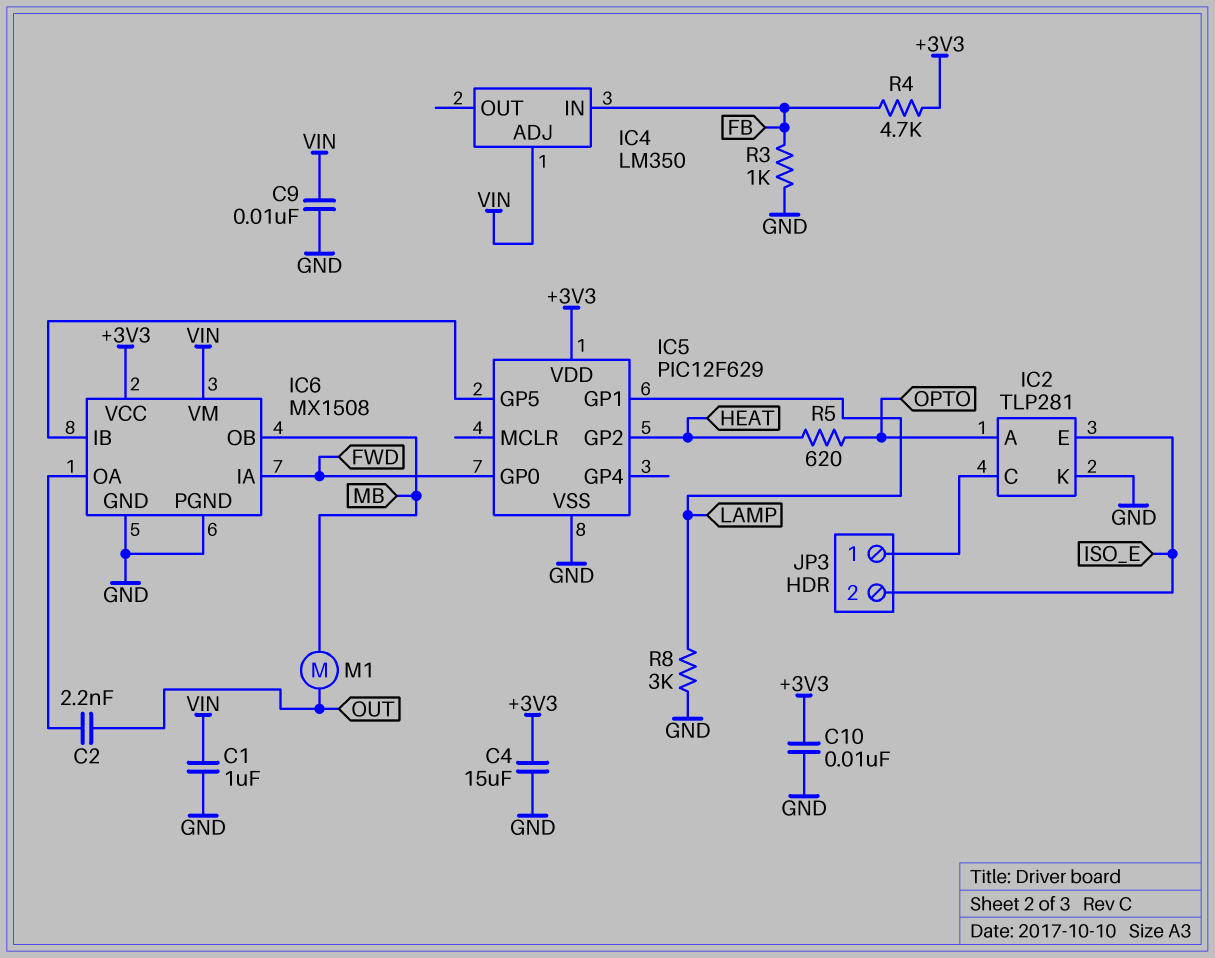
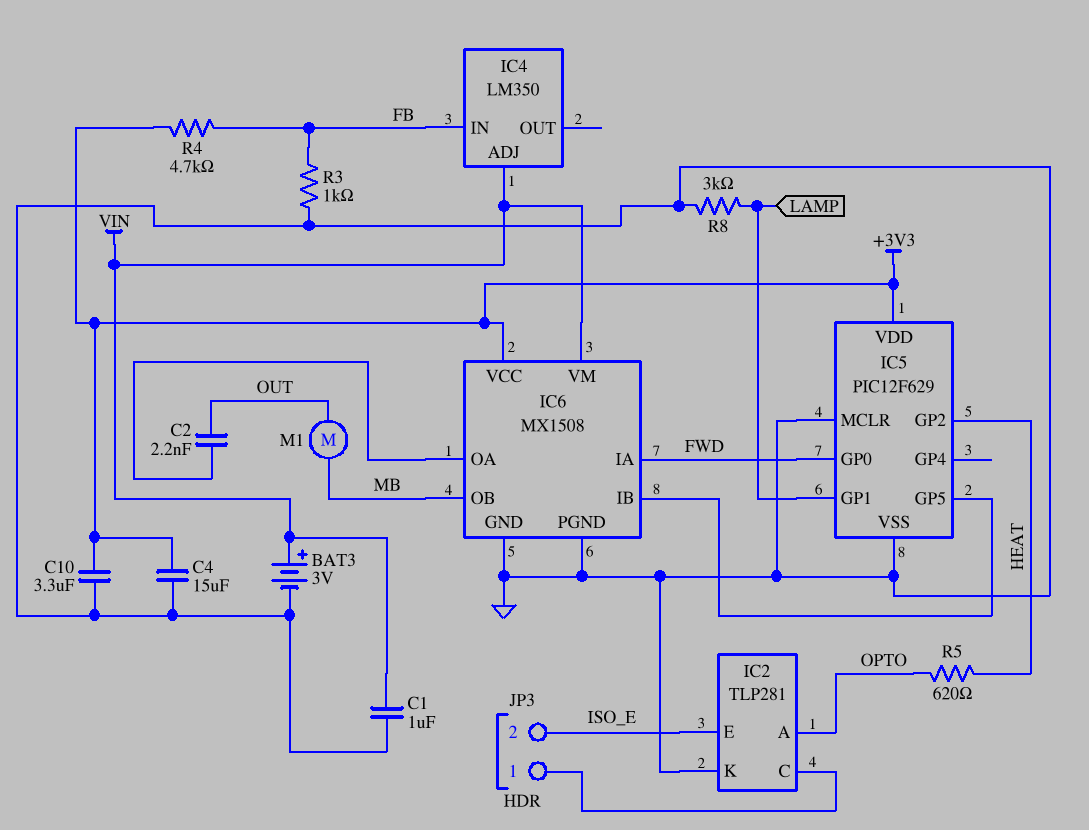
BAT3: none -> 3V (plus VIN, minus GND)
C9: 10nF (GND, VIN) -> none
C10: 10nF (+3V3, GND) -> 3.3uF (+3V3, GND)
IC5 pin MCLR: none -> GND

****************************************

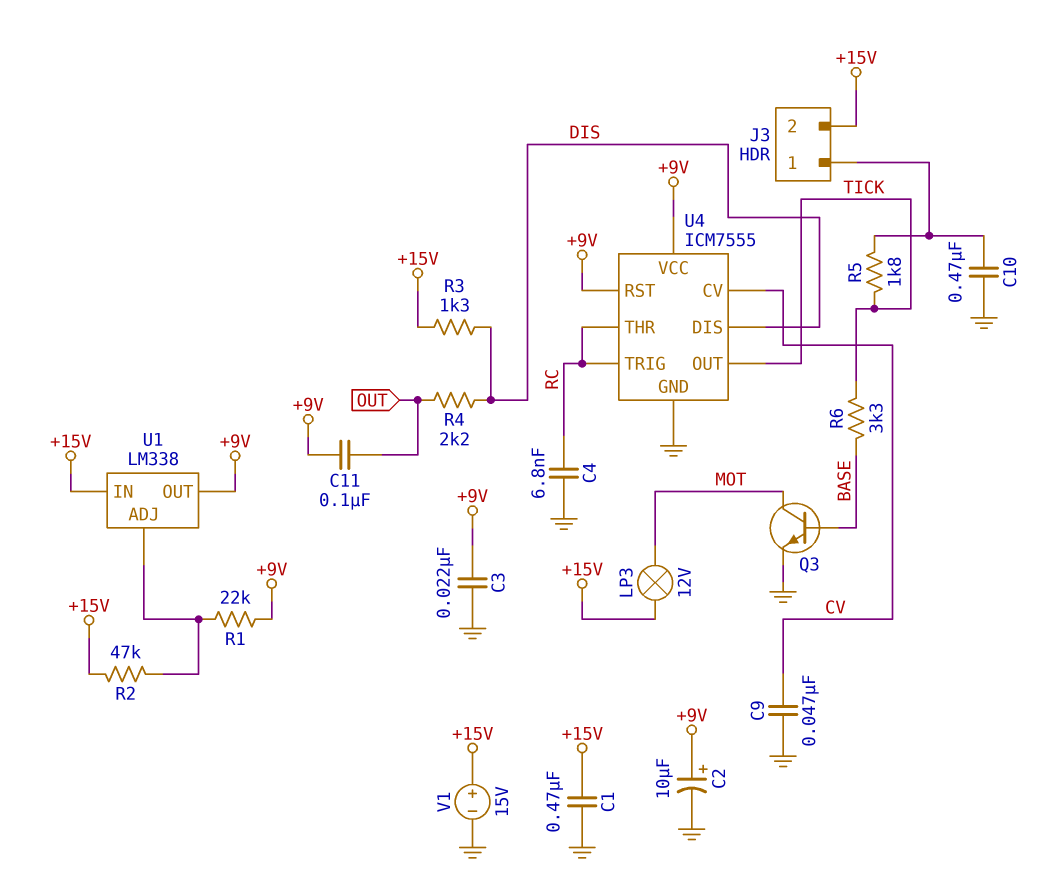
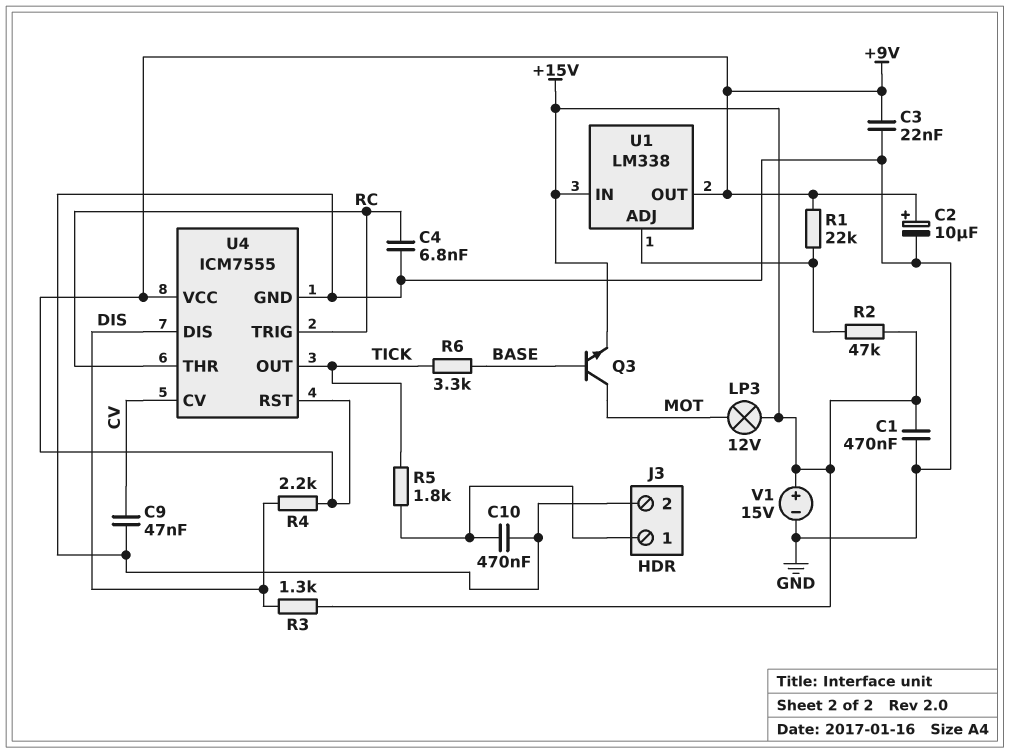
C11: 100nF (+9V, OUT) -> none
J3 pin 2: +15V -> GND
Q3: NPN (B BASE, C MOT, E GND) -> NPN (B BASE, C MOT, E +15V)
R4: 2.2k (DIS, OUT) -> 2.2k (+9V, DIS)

****************************************

→ **Exercise directions**
All lines in the records with the string "none" should be copied out.

→ **Exercise result**
BAT3: none -> 3V (plus VIN, minus GND)
C9: 10nF (GND, VIN) -> none
IC5 pin MCLR: none -> GND
C11: 100nF (+9V, OUT) -> none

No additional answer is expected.